How to complete this task: Output all of the records again, exactly as written.

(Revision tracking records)
▼▼▼
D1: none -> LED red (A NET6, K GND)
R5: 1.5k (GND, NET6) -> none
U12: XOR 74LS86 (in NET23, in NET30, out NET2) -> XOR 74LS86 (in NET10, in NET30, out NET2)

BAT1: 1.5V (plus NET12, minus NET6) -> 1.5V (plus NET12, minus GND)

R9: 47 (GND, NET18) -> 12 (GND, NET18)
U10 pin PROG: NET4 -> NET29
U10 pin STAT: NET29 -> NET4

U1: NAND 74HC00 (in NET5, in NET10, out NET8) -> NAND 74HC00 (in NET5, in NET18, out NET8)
▲▲▲
Output for this exercise:
D1: none -> LED red (A NET6, K GND)
R5: 1.5k (GND, NET6) -> none
U12: XOR 74LS86 (in NET23, in NET30, out NET2) -> XOR 74LS86 (in NET10, in NET30, out NET2)

BAT1: 1.5V (plus NET12, minus NET6) -> 1.5V (plus NET12, minus GND)

R9: 47 (GND, NET18) -> 12 (GND, NET18)
U10 pin PROG: NET4 -> NET29
U10 pin STAT: NET29 -> NET4

U1: NAND 74HC00 (in NET5, in NET10, out NET8) -> NAND 74HC00 (in NET5, in NET18, out NET8)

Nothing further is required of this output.